* [Task prompt]: Leave the pictures out, and transcribe the material below exactly from the line with "IC2 pin IN+: GND -> +12V" to the line with "IC4: ZXCT1010 -> INA180", both lines included.

* [Information given]:
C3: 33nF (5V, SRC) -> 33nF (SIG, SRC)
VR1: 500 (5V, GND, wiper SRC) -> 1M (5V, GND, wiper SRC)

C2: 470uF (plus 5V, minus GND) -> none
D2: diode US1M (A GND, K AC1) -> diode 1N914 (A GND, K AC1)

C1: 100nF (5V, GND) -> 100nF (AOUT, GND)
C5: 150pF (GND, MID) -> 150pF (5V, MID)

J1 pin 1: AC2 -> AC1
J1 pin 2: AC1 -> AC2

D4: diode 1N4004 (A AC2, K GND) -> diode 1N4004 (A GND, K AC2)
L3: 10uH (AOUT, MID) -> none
...
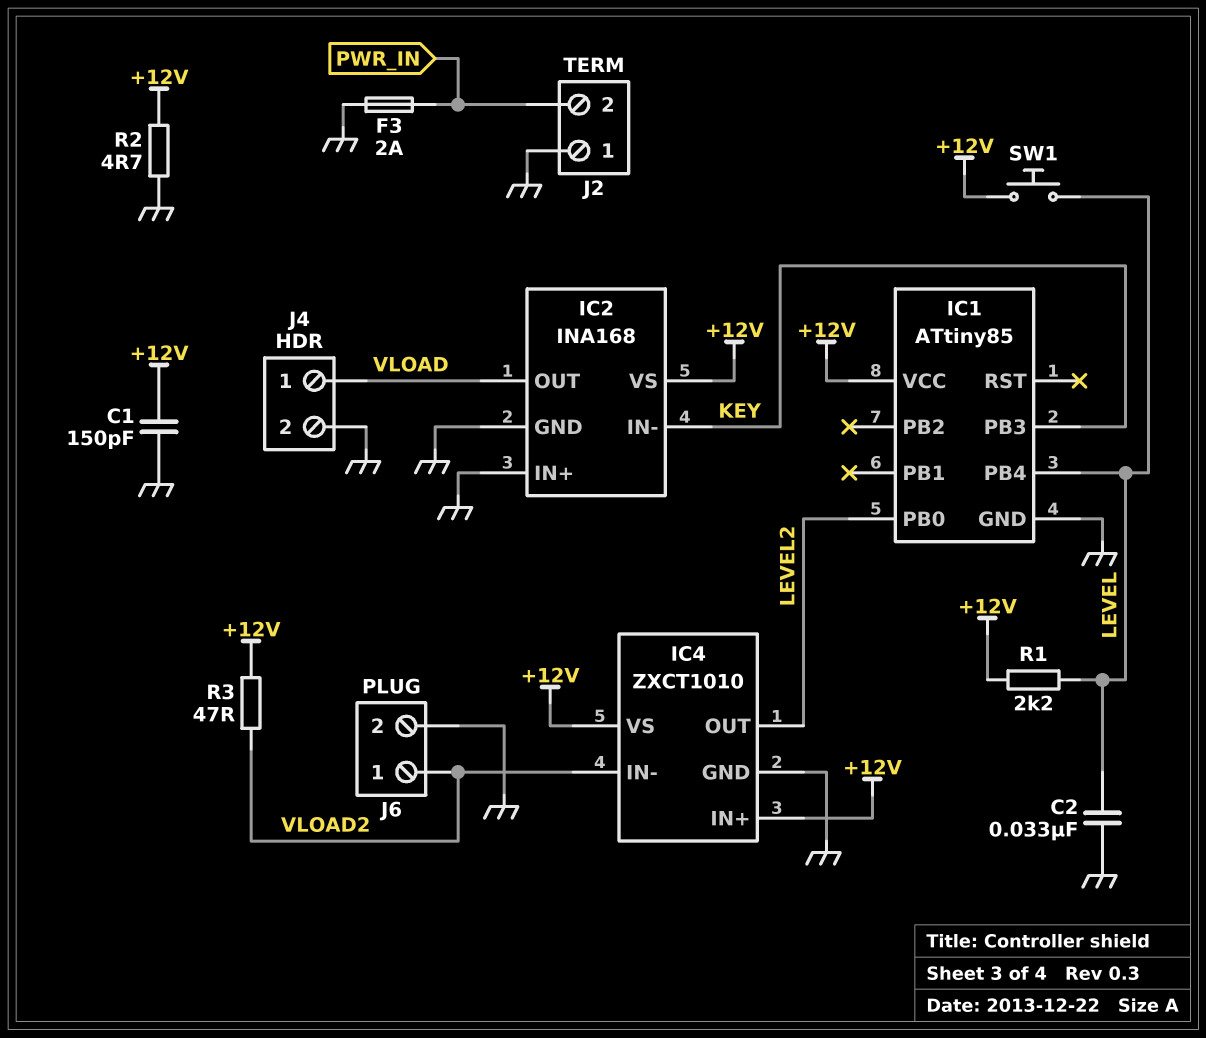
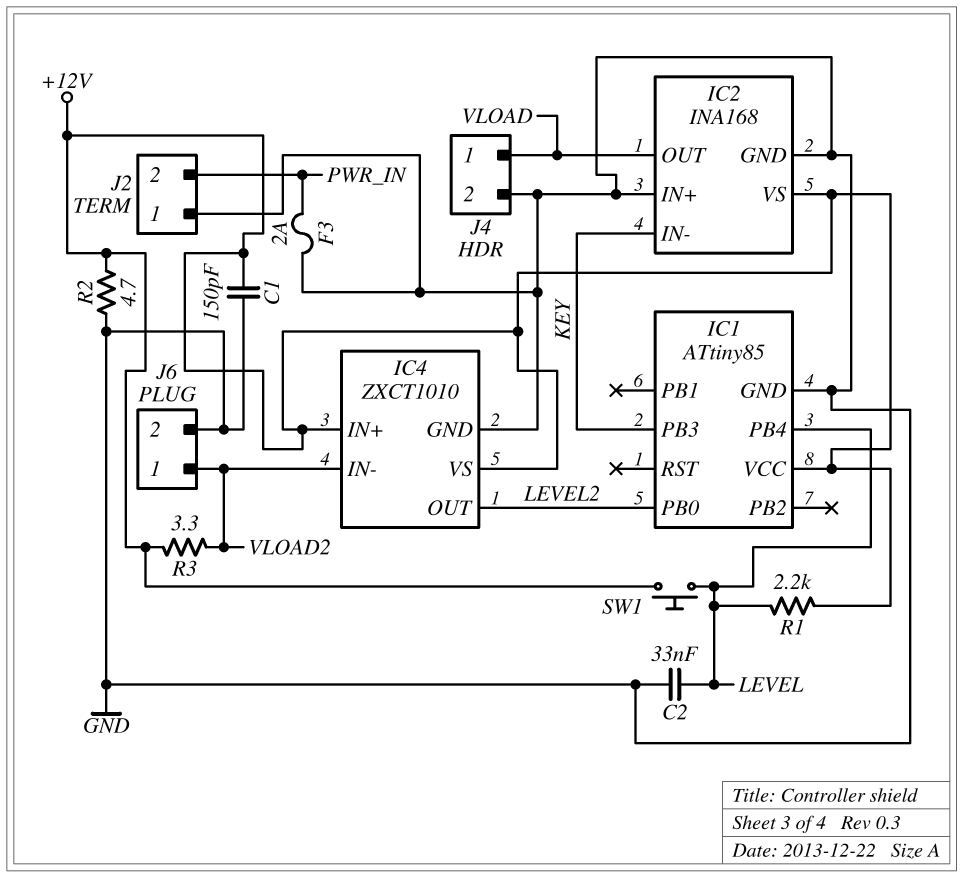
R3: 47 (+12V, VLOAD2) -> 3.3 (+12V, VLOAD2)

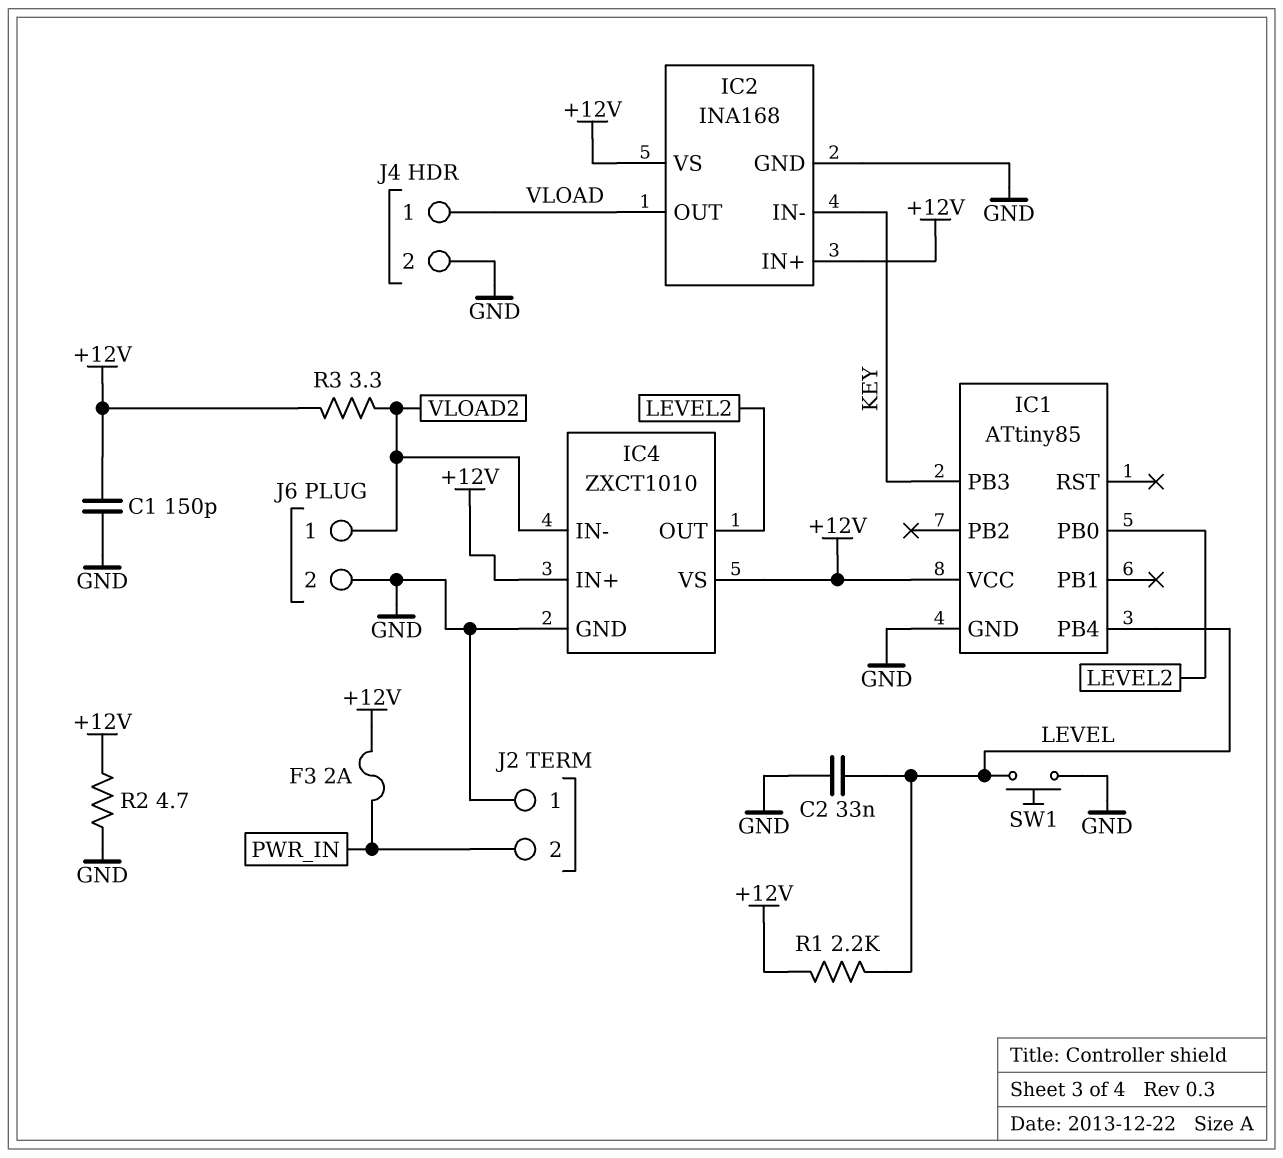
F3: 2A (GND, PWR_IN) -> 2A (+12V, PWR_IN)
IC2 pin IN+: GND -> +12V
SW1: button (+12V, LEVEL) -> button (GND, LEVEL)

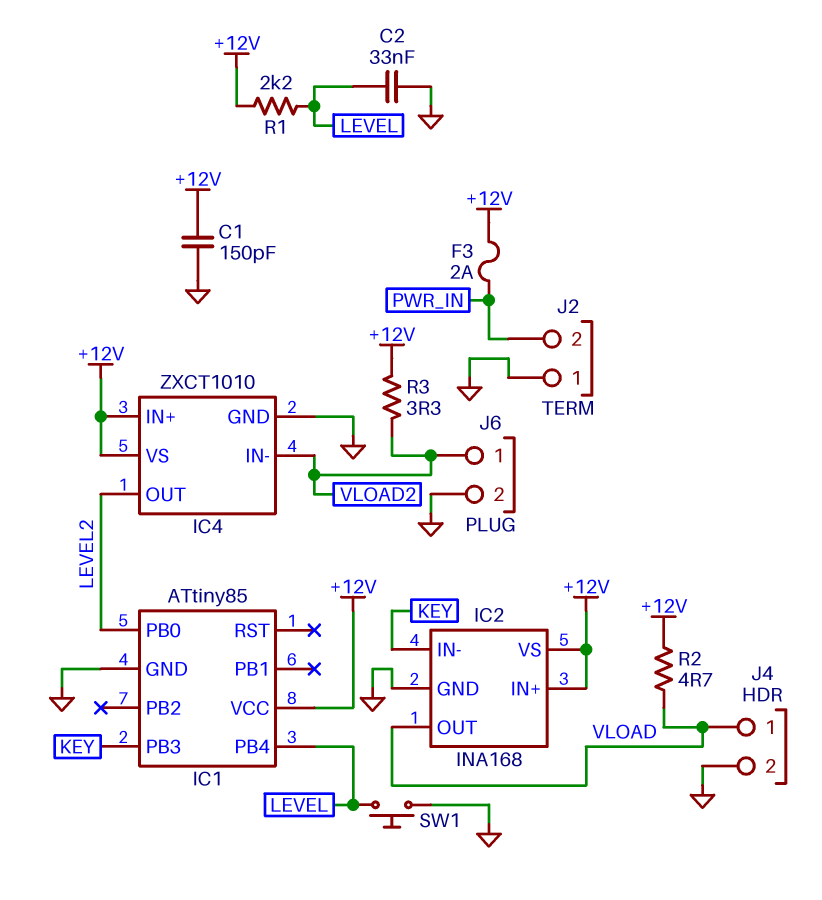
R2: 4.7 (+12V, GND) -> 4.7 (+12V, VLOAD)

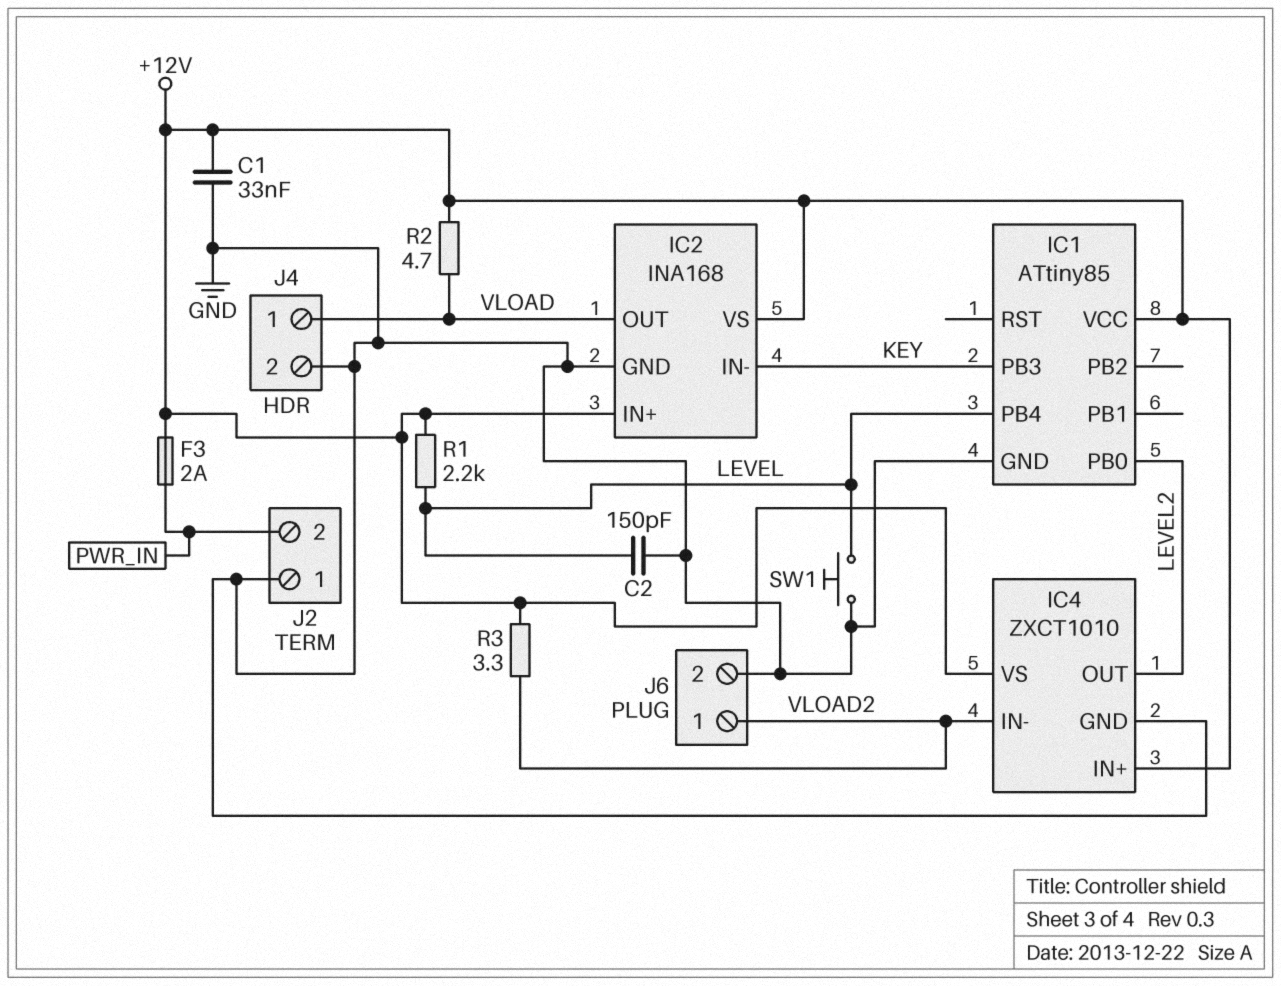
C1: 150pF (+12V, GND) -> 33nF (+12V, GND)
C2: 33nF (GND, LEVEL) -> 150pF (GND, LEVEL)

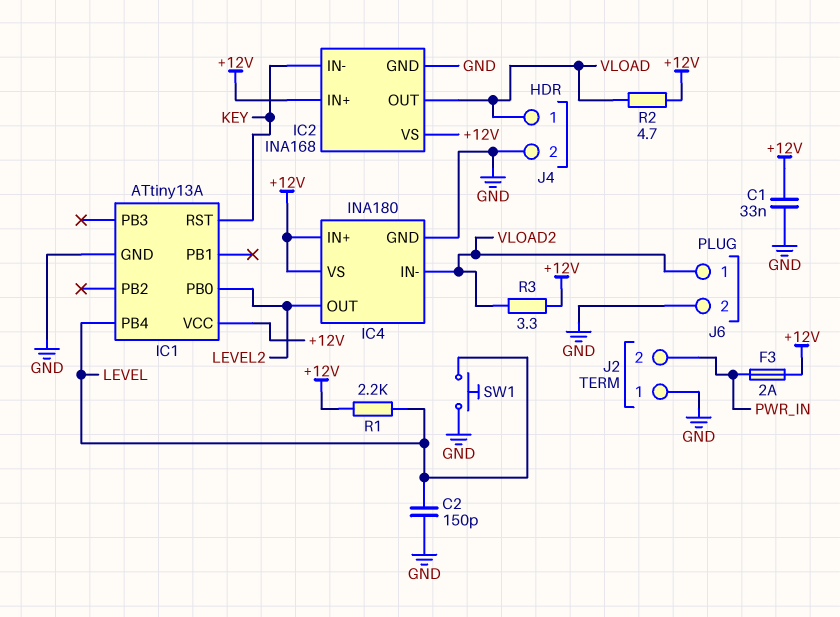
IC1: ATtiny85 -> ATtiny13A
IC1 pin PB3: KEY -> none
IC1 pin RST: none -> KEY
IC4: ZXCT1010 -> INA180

* [Response area]:
IC2 pin IN+: GND -> +12V
SW1: button (+12V, LEVEL) -> button (GND, LEVEL)

R2: 4.7 (+12V, GND) -> 4.7 (+12V, VLOAD)

C1: 150pF (+12V, GND) -> 33nF (+12V, GND)
C2: 33nF (GND, LEVEL) -> 150pF (GND, LEVEL)

IC1: ATtiny85 -> ATtiny13A
IC1 pin PB3: KEY -> none
IC1 pin RST: none -> KEY
IC4: ZXCT1010 -> INA180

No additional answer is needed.